What the task requires:
The only thing to send back is the number of lines below that hold the string "drink".

Listed entries:
◆ ◆ ◆ ◆ ◆
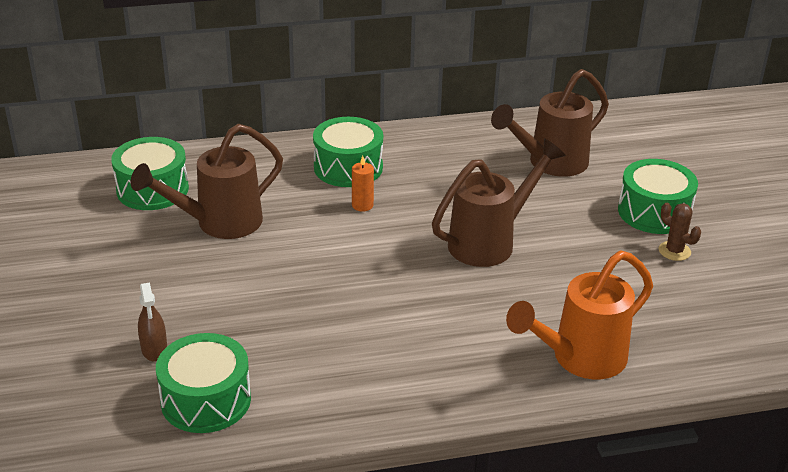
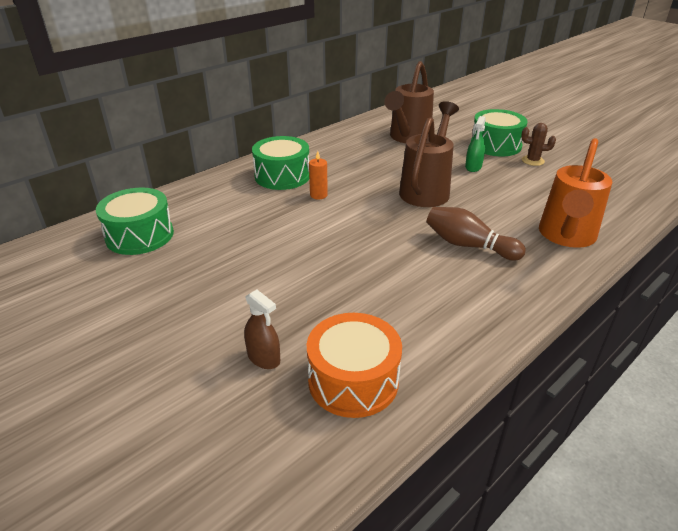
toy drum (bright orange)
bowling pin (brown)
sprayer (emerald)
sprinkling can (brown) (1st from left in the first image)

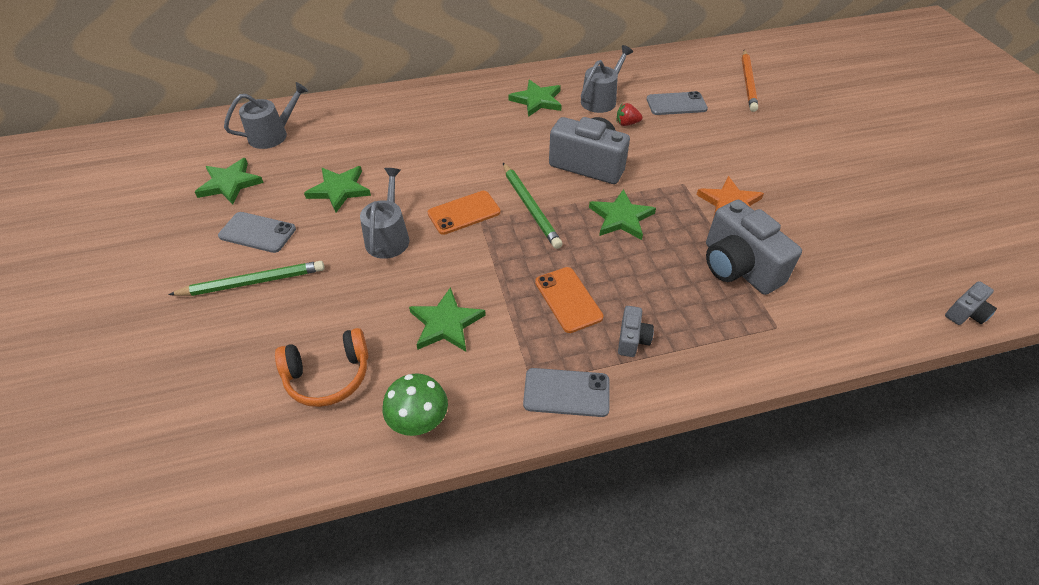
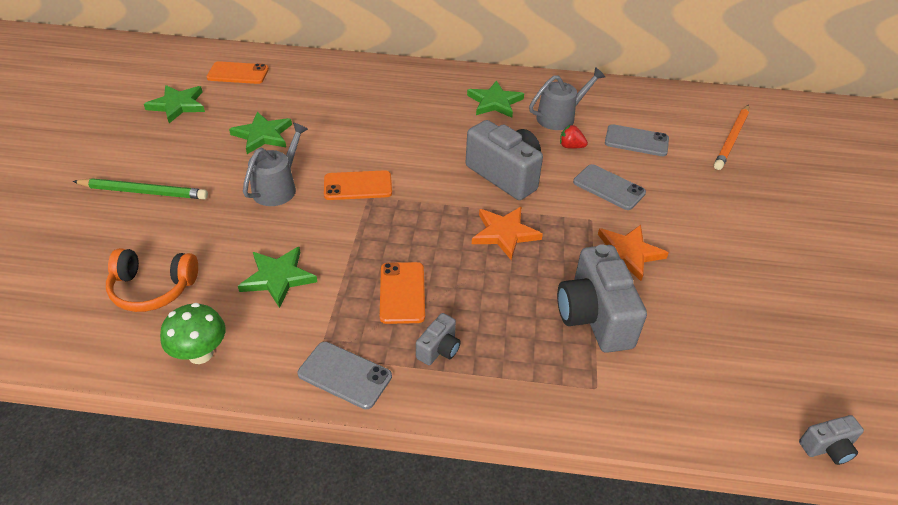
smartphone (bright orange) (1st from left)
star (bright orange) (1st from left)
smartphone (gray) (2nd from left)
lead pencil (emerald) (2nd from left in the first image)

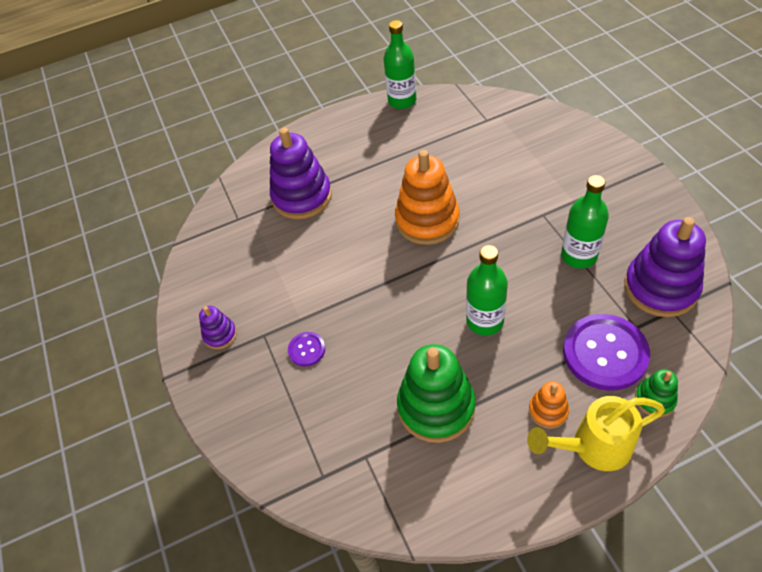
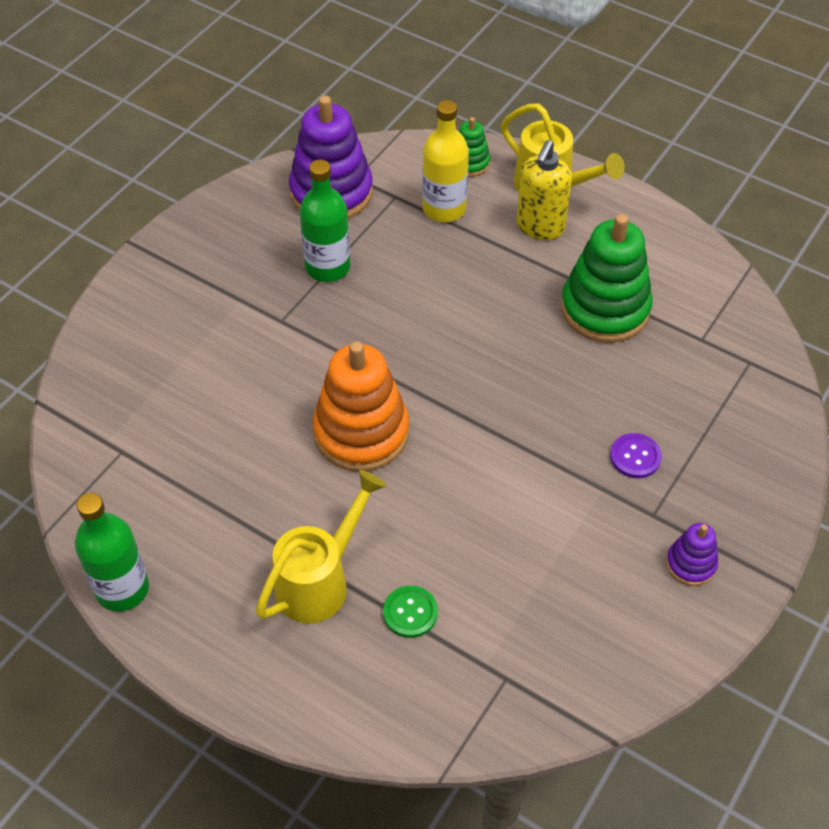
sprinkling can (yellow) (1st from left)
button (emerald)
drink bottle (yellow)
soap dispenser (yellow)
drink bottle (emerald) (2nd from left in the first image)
◆ ◆ ◆ ◆ ◆
Finished exercise:
2